Information provided:
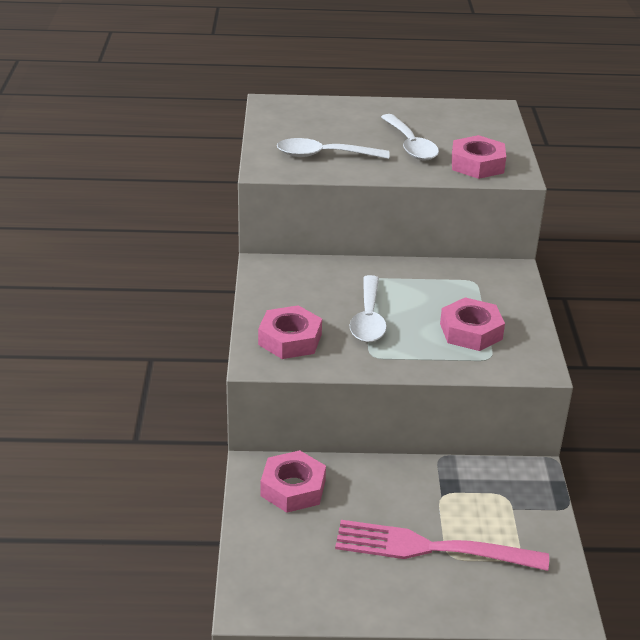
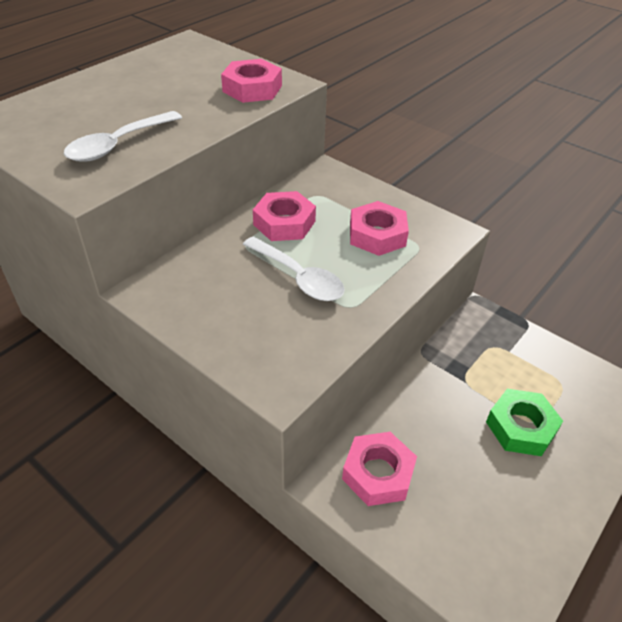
camera: 50 degrees left, 10 degrees up
(290, 339) = (272, 344): pink nut -> pink nut (284, 223)
(410, 145) = (176, 99): white spoon -> none
(433, 548) = (521, 427): pink fork -> green nut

Exercise objective: Everything in the data above, apart from the pictures, should be retyped exactly.

Exercise result:
camera: 50 degrees left, 10 degrees up
(290, 339) = (272, 344): pink nut -> pink nut (284, 223)
(410, 145) = (176, 99): white spoon -> none
(433, 548) = (521, 427): pink fork -> green nut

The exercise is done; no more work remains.